### WHAT TO DO
In the material below, find each line that contains the word "down" and copy it.

-- MATERIAL SUPPLIED follows --

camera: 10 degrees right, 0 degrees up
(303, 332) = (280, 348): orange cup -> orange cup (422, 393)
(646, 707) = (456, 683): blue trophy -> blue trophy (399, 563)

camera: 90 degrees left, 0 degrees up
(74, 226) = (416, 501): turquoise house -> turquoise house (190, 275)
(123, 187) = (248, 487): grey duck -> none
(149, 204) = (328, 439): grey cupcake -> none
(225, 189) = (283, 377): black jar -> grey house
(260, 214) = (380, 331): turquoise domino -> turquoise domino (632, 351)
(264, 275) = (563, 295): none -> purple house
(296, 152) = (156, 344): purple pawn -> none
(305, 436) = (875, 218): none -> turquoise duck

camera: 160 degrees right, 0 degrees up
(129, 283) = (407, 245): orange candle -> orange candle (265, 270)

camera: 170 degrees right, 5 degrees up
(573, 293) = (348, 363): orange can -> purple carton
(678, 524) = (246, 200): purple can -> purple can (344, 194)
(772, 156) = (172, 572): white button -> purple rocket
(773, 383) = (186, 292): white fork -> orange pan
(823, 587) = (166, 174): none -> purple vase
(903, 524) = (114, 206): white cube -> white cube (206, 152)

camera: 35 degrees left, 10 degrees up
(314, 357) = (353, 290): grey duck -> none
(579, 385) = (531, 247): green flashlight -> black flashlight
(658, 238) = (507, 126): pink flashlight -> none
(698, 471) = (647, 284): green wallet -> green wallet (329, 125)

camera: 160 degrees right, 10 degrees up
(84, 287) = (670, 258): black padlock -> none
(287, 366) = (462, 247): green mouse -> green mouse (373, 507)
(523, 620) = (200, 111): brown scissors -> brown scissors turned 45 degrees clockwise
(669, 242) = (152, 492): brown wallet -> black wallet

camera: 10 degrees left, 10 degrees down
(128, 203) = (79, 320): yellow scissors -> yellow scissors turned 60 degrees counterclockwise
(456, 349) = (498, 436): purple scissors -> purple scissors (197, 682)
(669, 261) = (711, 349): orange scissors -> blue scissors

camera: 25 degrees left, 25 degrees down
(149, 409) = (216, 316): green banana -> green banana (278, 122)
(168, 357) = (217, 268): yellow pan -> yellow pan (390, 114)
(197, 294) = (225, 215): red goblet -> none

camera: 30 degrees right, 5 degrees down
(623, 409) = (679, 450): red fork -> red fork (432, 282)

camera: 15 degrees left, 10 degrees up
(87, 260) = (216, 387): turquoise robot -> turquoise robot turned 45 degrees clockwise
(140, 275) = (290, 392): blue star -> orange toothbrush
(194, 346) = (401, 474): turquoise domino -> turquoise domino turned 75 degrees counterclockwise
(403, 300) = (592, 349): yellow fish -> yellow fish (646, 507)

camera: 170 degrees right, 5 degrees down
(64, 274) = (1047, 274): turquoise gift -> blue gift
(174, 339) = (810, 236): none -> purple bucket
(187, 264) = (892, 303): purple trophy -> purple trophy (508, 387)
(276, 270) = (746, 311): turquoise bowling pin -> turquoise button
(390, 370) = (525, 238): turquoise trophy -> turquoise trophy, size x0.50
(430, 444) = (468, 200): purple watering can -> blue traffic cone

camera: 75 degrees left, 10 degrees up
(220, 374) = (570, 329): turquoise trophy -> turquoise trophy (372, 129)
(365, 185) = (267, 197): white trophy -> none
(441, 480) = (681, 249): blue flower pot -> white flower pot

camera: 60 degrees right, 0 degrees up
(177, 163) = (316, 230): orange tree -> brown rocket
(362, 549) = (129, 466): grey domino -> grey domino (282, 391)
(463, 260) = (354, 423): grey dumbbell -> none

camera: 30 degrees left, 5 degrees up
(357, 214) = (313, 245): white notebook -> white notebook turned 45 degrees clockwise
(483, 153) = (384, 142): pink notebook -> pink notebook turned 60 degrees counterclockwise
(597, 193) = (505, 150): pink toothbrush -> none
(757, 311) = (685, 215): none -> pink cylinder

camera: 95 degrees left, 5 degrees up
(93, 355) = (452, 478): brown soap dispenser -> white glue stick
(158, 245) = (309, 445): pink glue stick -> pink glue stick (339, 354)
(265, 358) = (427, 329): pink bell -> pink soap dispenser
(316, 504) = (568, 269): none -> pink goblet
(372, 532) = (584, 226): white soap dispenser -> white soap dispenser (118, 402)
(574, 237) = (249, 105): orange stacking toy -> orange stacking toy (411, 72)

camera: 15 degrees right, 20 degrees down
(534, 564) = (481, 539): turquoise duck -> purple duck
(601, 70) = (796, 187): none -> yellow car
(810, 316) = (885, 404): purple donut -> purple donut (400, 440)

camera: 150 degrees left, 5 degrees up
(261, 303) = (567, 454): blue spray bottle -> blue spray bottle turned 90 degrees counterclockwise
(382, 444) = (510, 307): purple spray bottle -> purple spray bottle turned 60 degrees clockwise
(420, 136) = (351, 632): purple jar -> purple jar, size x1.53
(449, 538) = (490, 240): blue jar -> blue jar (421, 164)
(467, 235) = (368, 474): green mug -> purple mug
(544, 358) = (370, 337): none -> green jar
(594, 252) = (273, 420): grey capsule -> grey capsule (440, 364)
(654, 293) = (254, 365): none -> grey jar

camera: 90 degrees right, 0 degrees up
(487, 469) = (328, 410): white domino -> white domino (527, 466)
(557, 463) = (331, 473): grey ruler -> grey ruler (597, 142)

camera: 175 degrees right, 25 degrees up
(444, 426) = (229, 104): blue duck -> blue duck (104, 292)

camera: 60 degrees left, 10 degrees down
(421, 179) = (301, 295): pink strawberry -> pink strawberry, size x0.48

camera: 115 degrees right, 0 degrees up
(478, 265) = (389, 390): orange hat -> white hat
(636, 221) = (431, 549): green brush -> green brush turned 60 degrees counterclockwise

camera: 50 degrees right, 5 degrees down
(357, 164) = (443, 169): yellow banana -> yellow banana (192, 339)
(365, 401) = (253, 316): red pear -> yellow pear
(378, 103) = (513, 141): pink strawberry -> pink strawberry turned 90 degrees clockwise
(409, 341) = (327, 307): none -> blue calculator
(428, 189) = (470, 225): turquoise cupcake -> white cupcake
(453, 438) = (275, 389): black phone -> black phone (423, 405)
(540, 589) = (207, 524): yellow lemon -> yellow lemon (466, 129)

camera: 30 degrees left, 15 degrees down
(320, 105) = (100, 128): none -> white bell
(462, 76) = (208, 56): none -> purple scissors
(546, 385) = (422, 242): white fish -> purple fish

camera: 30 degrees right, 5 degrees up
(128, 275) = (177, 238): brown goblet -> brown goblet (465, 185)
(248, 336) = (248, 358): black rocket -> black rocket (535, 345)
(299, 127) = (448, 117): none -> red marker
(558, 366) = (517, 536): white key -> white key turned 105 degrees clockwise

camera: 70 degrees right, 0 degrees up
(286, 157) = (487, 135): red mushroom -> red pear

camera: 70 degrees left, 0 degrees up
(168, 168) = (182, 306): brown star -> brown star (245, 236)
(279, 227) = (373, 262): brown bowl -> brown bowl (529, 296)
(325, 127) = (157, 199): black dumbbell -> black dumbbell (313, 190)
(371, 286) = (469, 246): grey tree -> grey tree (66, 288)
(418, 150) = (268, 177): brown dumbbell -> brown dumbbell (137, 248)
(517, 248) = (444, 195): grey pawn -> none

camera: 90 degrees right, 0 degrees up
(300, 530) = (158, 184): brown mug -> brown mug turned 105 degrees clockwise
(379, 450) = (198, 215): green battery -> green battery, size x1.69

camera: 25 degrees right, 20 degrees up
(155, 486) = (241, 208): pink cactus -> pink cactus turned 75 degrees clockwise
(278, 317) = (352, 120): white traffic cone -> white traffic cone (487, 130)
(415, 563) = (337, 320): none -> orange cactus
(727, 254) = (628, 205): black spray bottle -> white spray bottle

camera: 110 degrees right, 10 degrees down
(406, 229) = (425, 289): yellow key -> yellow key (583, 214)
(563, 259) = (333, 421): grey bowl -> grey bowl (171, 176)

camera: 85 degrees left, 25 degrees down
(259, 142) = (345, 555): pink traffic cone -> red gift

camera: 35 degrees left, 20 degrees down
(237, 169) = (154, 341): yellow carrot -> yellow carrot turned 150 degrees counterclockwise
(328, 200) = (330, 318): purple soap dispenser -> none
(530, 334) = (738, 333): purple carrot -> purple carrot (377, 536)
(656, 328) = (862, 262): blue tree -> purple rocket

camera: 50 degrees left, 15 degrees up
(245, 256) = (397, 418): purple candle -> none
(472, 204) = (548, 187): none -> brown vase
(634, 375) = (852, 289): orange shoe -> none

-- MATERIAL SUPPLIED concluded --

### RESPONSE
camera: 10 degrees left, 10 degrees down
camera: 25 degrees left, 25 degrees down
camera: 30 degrees right, 5 degrees down
camera: 170 degrees right, 5 degrees down
camera: 15 degrees right, 20 degrees down
camera: 60 degrees left, 10 degrees down
camera: 50 degrees right, 5 degrees down
camera: 30 degrees left, 15 degrees down
camera: 110 degrees right, 10 degrees down
camera: 85 degrees left, 25 degrees down
camera: 35 degrees left, 20 degrees down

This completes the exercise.